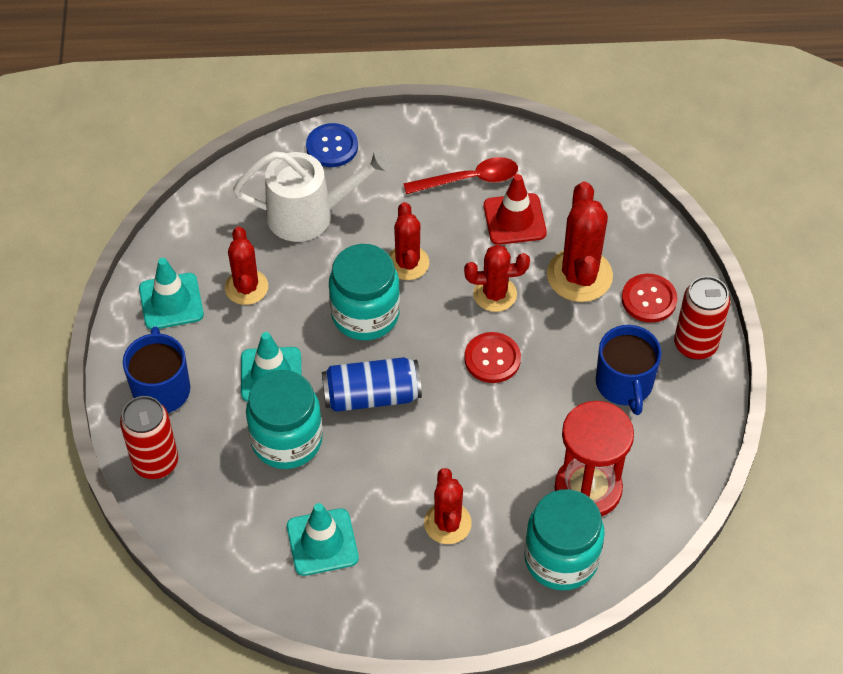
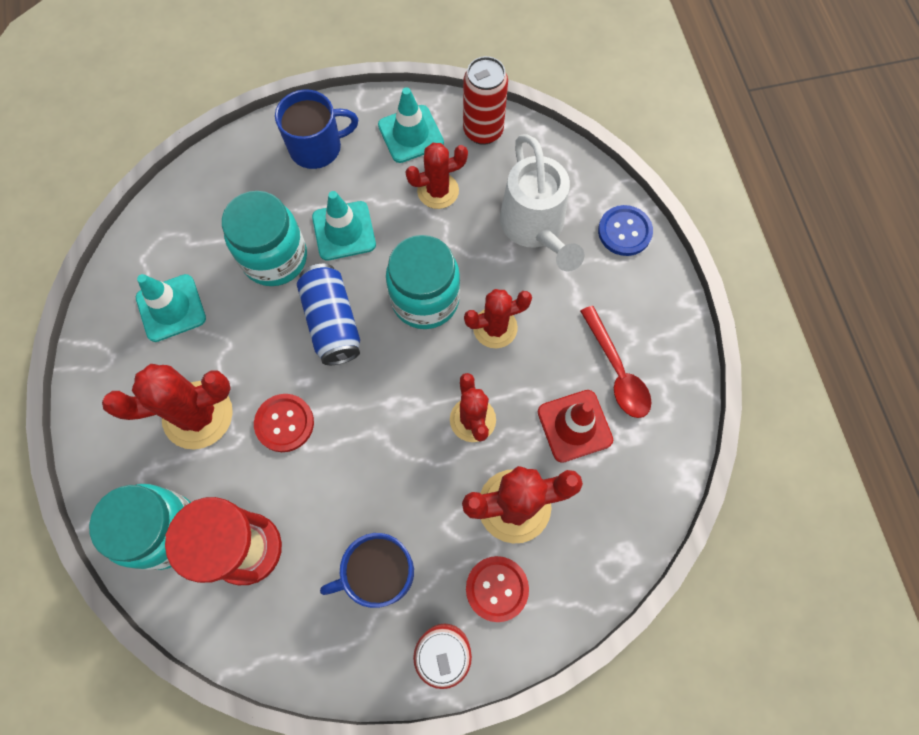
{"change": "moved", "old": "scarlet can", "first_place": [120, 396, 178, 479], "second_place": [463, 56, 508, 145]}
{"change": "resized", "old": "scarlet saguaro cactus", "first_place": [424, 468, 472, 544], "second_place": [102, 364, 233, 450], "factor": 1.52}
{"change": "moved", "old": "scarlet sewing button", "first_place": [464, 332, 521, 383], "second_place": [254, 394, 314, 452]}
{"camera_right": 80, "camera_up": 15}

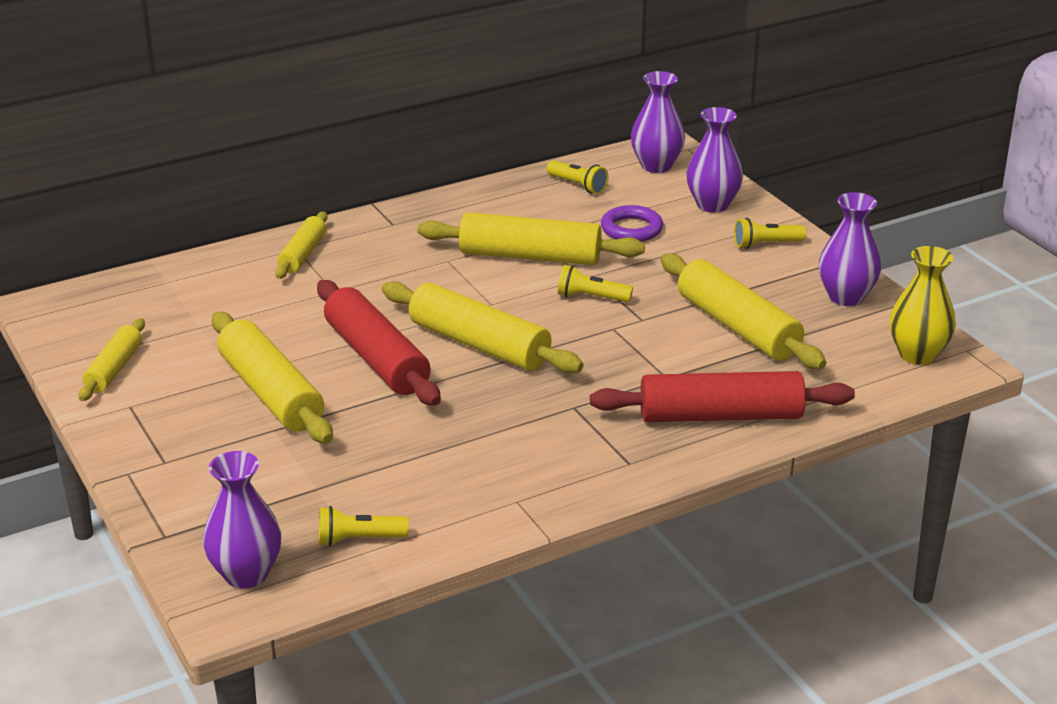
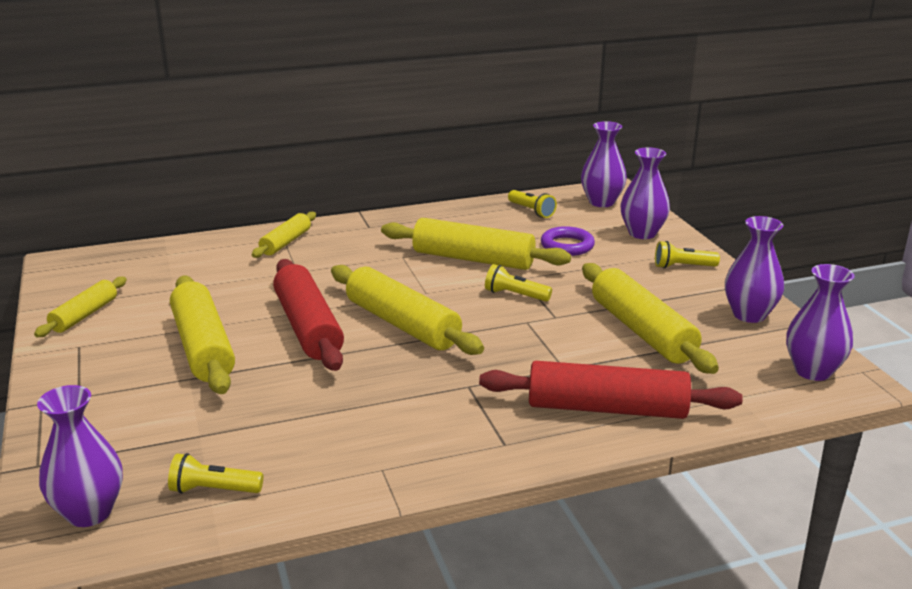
{"change": "recoloured", "old": "golden flower vase", "new": "violet flower vase", "first_place": [890, 246, 956, 365], "second_place": [786, 264, 855, 381]}
{"camera_right": 10, "camera_up": -5}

= = =

_EXERCISE AIM_
Every entry must be written out exactly, with all pictures left out.

_REPLY_
{"change": "moved", "old": "scarlet can", "first_place": [120, 396, 178, 479], "second_place": [463, 56, 508, 145]}
{"change": "resized", "old": "scarlet saguaro cactus", "first_place": [424, 468, 472, 544], "second_place": [102, 364, 233, 450], "factor": 1.52}
{"change": "moved", "old": "scarlet sewing button", "first_place": [464, 332, 521, 383], "second_place": [254, 394, 314, 452]}
{"camera_right": 80, "camera_up": 15}

{"change": "recoloured", "old": "golden flower vase", "new": "violet flower vase", "first_place": [890, 246, 956, 365], "second_place": [786, 264, 855, 381]}
{"camera_right": 10, "camera_up": -5}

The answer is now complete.